Objective:
How many lines in the data below contain the string "kern"? Reply with the number alone.

+ + + + +

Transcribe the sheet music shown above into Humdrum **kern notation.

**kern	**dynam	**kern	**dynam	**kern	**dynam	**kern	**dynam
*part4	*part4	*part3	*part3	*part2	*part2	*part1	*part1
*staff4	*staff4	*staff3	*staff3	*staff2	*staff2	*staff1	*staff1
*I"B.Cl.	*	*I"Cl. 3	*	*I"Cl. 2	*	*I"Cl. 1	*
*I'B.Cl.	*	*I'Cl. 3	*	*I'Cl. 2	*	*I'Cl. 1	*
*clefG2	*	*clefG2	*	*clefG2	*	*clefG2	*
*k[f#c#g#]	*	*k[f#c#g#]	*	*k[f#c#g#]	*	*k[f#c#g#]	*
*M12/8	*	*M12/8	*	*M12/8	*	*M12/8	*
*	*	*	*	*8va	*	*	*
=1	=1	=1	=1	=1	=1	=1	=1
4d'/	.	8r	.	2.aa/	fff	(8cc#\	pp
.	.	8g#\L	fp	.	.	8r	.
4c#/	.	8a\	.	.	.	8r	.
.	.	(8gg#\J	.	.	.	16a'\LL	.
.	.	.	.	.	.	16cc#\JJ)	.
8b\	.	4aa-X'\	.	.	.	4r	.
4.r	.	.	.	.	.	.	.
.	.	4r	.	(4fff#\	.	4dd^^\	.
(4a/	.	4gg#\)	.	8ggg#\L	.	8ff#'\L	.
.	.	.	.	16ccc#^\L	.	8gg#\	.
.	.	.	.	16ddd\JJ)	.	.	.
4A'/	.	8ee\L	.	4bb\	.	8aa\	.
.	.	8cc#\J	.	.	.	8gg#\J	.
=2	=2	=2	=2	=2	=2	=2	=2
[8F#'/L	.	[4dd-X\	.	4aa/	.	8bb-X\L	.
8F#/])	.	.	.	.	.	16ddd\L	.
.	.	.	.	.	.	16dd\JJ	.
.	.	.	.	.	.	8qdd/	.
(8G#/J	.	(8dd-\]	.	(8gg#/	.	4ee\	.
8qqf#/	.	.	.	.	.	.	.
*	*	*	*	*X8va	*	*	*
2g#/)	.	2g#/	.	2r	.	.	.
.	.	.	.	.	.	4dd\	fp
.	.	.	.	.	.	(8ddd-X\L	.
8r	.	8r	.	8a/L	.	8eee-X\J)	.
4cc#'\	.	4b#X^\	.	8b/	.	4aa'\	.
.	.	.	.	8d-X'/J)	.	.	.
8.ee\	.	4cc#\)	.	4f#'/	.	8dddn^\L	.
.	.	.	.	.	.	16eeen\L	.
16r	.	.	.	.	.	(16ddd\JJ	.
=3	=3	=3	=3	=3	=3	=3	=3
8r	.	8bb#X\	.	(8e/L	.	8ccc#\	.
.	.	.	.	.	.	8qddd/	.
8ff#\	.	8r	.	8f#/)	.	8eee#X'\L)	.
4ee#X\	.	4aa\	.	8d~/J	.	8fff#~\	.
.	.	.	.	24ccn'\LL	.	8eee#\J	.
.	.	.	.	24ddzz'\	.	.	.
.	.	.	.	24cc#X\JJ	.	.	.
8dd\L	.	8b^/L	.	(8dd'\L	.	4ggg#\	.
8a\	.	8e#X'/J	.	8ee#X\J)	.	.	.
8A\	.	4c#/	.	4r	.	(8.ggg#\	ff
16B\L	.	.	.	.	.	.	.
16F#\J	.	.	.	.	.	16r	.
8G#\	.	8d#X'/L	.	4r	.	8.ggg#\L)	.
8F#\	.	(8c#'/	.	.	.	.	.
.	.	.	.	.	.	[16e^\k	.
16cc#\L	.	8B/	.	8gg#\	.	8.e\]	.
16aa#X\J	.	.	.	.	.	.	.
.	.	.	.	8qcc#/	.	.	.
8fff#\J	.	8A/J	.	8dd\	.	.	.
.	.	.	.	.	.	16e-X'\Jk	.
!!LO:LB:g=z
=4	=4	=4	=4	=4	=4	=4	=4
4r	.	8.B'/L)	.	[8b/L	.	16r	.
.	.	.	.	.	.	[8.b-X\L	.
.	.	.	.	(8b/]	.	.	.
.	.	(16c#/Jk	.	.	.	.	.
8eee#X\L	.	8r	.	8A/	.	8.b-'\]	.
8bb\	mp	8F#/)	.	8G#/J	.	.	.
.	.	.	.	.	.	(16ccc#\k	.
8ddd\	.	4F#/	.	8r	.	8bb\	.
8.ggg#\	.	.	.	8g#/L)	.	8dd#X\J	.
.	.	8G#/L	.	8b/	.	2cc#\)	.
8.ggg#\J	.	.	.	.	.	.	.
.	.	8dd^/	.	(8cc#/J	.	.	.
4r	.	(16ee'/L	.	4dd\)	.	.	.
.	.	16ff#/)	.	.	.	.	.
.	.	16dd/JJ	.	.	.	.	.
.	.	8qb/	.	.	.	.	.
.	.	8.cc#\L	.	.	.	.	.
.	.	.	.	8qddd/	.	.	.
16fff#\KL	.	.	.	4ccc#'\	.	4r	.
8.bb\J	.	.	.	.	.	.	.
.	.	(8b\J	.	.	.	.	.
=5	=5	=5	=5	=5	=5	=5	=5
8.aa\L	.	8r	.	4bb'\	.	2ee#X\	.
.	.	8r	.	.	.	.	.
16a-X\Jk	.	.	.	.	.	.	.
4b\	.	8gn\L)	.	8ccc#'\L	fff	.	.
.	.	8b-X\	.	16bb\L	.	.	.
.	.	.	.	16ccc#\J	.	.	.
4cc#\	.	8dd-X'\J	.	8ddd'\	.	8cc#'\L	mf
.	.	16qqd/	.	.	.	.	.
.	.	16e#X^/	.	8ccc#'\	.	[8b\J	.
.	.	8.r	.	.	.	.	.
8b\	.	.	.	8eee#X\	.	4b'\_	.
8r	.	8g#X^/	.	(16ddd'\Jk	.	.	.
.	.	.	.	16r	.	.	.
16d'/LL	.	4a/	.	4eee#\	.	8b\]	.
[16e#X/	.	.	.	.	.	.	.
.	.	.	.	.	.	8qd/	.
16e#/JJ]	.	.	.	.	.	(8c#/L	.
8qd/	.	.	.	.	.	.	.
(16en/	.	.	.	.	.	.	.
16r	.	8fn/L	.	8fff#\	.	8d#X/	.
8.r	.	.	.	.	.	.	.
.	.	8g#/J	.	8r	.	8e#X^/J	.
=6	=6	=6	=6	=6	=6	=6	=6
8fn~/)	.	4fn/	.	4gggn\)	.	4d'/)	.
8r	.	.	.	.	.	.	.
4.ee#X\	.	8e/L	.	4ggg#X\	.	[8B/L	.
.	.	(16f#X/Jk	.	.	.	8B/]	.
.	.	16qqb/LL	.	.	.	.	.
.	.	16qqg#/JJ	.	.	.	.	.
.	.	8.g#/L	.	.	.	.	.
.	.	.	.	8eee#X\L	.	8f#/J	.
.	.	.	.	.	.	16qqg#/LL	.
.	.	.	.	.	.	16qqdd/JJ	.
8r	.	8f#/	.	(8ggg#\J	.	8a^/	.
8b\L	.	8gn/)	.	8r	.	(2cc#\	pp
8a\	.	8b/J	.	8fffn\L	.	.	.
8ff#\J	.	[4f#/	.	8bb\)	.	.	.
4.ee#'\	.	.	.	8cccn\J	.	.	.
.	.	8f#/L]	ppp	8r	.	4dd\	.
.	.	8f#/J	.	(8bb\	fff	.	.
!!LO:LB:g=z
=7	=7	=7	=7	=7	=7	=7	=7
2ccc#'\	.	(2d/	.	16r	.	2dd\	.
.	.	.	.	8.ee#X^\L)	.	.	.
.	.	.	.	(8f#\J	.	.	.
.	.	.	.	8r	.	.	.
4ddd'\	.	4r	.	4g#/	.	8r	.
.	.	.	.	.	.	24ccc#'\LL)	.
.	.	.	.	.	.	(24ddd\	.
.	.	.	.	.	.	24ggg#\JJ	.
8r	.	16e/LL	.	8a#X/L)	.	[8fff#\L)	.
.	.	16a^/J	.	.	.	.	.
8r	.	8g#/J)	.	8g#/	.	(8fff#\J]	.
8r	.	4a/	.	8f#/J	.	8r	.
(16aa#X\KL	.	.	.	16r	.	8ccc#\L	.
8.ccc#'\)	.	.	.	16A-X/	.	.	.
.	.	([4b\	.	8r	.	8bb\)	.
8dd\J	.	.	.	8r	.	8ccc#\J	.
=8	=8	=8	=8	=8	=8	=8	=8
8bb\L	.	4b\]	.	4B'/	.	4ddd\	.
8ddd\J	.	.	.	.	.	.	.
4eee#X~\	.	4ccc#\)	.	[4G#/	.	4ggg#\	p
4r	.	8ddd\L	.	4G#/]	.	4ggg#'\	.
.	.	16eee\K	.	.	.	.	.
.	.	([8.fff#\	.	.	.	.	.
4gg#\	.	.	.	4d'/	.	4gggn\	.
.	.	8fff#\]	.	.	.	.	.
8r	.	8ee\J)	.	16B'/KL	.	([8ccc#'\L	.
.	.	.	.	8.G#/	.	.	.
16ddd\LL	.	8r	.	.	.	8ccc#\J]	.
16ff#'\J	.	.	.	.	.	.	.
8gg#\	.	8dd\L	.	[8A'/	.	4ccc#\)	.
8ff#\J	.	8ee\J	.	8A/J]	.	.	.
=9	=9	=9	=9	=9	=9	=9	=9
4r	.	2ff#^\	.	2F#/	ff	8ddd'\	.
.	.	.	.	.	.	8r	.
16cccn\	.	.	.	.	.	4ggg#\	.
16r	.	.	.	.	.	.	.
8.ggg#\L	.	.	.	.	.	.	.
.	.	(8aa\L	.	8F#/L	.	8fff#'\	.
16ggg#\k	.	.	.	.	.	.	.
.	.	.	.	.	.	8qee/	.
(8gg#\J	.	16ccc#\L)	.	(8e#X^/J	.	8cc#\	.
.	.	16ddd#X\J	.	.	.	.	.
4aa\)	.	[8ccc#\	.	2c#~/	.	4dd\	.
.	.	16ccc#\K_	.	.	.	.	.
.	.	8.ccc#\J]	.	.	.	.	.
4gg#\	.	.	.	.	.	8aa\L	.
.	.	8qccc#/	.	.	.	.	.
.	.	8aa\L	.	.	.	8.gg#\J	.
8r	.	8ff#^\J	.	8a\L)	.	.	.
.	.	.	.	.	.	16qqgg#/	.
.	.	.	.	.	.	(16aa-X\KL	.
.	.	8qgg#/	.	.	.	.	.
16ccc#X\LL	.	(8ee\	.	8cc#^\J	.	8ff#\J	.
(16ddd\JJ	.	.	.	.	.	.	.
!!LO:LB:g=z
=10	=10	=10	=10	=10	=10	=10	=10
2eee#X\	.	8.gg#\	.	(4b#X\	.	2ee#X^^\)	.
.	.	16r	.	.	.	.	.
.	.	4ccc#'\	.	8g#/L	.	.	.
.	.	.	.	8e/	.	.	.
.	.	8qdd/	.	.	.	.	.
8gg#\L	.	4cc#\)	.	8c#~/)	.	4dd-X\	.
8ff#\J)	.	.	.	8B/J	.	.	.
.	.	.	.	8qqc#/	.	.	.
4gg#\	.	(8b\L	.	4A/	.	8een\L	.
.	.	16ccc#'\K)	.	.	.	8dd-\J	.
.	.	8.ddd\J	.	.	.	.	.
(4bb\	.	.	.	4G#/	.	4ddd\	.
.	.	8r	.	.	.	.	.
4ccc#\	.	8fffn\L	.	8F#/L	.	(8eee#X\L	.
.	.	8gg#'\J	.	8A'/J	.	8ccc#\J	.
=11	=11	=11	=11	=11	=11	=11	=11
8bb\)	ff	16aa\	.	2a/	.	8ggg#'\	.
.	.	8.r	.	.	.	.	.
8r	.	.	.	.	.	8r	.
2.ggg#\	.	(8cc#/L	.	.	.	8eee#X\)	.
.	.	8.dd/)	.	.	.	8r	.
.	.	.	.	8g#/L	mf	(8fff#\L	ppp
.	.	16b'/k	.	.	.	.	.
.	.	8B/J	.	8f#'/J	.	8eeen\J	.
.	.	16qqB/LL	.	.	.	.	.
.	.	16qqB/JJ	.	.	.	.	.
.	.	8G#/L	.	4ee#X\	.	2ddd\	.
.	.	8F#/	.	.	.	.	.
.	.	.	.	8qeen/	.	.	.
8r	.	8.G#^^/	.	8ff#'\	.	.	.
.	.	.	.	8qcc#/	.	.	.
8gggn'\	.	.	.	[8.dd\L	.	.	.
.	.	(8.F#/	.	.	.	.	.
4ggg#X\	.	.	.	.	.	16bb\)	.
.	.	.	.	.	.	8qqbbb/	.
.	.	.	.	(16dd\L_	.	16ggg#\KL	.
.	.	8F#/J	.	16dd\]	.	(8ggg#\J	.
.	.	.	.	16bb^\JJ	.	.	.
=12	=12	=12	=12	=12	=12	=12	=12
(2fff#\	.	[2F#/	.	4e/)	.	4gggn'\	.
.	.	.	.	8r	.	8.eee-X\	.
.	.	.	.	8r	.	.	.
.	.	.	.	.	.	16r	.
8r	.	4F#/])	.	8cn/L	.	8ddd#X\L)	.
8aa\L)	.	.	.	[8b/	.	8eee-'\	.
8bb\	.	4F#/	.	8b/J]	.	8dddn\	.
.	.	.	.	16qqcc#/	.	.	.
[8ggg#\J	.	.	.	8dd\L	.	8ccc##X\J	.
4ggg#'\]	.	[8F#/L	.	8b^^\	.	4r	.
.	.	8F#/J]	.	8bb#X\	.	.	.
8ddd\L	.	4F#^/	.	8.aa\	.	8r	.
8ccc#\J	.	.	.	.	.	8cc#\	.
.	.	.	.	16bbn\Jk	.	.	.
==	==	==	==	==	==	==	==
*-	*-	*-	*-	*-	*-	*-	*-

+ + + + +

Output:
2